## YOUR ASSIGNMENT
Take the lines below beginning at the line that has "C3: 680pF (U2/in-, W6) -> 680pF (W5, W6)" and stopping after the line that has "U2 pin out: GND", and print them exactly as they are, with no other lines.

## INFORMATION PROVIDED
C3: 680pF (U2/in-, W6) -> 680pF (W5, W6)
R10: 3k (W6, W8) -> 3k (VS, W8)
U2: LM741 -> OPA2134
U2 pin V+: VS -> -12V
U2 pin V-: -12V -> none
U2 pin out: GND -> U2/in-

--

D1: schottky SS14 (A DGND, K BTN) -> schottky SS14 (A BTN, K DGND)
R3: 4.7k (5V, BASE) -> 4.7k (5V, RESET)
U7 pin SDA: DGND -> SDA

## RESULT FOR THIS TASK
C3: 680pF (U2/in-, W6) -> 680pF (W5, W6)
R10: 3k (W6, W8) -> 3k (VS, W8)
U2: LM741 -> OPA2134
U2 pin V+: VS -> -12V
U2 pin V-: -12V -> none
U2 pin out: GND -> U2/in-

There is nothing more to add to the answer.